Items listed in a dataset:
* * *
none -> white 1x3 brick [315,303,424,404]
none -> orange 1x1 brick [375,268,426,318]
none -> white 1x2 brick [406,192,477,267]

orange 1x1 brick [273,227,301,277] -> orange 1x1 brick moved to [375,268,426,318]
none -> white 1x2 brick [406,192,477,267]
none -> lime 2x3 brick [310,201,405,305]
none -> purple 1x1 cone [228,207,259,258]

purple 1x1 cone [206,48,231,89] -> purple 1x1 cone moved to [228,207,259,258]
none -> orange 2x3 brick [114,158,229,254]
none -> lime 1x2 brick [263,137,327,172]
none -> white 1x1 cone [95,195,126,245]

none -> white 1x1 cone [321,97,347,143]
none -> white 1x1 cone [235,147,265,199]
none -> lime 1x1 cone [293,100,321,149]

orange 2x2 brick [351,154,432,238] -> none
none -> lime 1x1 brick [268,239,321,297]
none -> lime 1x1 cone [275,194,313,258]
* * *
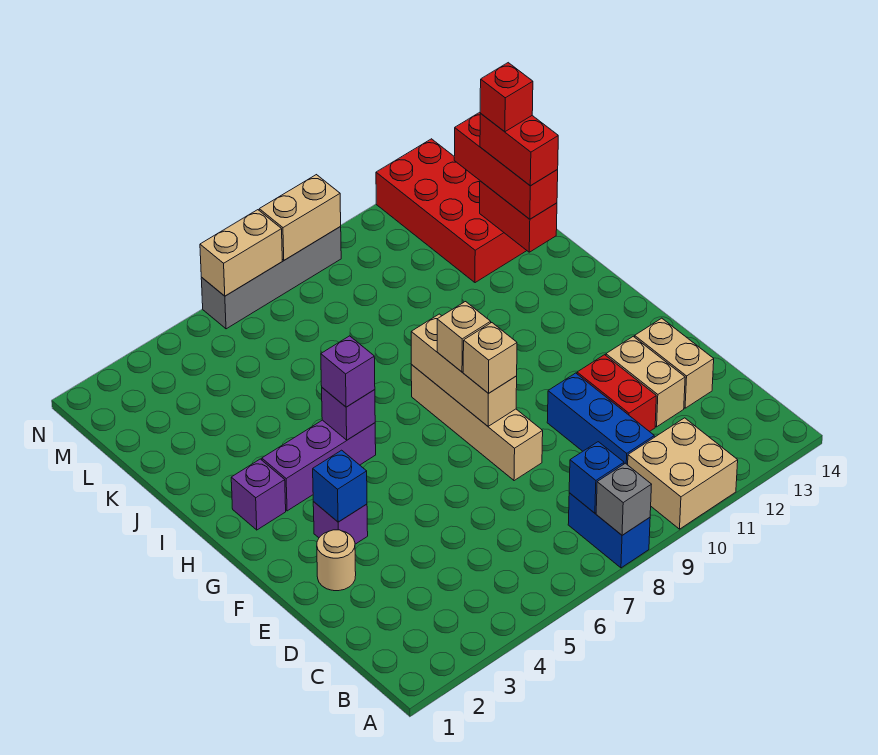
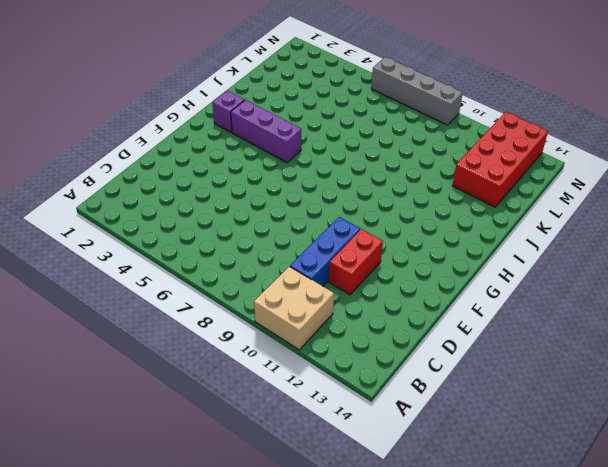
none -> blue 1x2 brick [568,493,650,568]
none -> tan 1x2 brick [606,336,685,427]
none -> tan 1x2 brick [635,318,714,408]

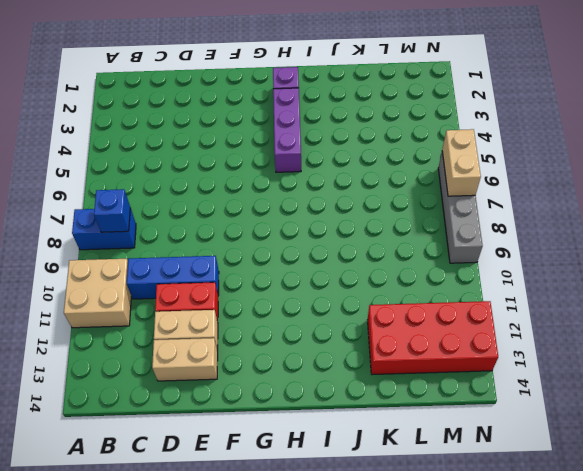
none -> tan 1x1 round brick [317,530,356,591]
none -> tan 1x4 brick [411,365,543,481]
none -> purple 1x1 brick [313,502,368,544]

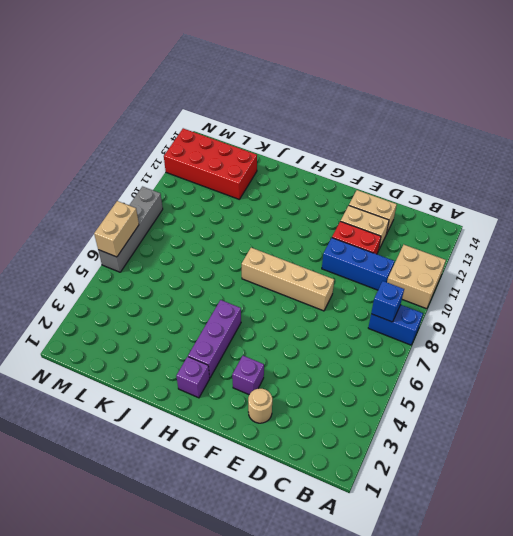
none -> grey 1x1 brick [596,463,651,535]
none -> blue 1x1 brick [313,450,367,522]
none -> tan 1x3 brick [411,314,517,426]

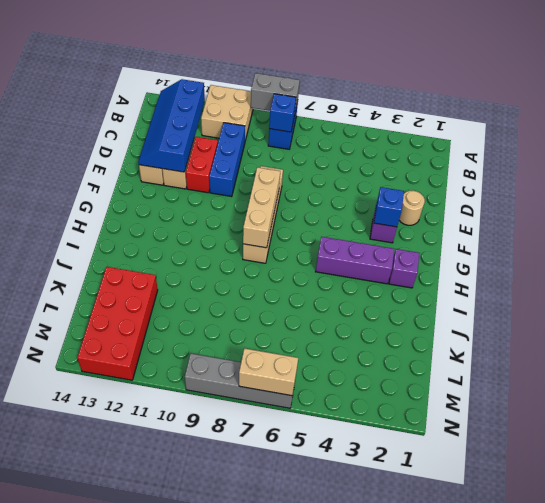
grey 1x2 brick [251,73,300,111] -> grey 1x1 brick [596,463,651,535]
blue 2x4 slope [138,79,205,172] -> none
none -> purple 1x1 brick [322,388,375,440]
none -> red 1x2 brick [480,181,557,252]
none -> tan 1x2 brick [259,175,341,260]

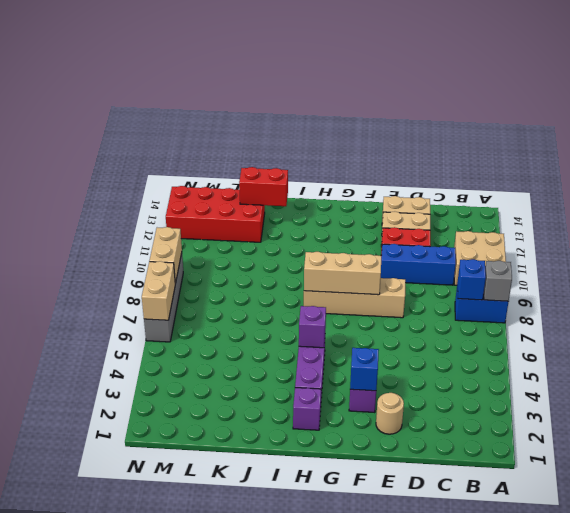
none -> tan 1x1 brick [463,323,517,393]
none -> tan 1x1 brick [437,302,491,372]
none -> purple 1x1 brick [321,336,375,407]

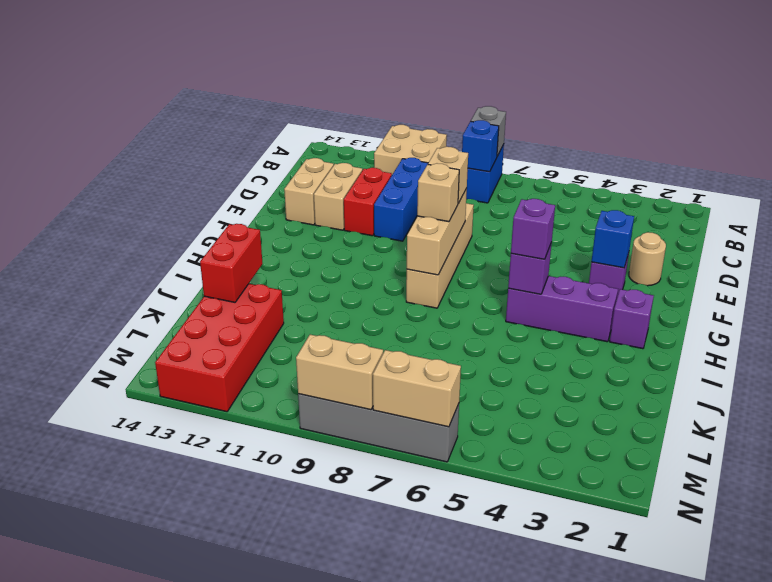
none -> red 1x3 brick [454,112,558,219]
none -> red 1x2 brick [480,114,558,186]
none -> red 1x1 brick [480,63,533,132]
* * *
- Task item
When you reach the line containing "none -> tan 1x2 brick [259,175,341,260]" in the entries above, begin restating word for word, and stop once the line containing "none -> red 1x2 brick [480,114,558,186]" has been given. Omit the pictures.

- Task answer
none -> tan 1x2 brick [259,175,341,260]

none -> tan 1x1 brick [463,323,517,393]
none -> tan 1x1 brick [437,302,491,372]
none -> purple 1x1 brick [321,336,375,407]

none -> red 1x3 brick [454,112,558,219]
none -> red 1x2 brick [480,114,558,186]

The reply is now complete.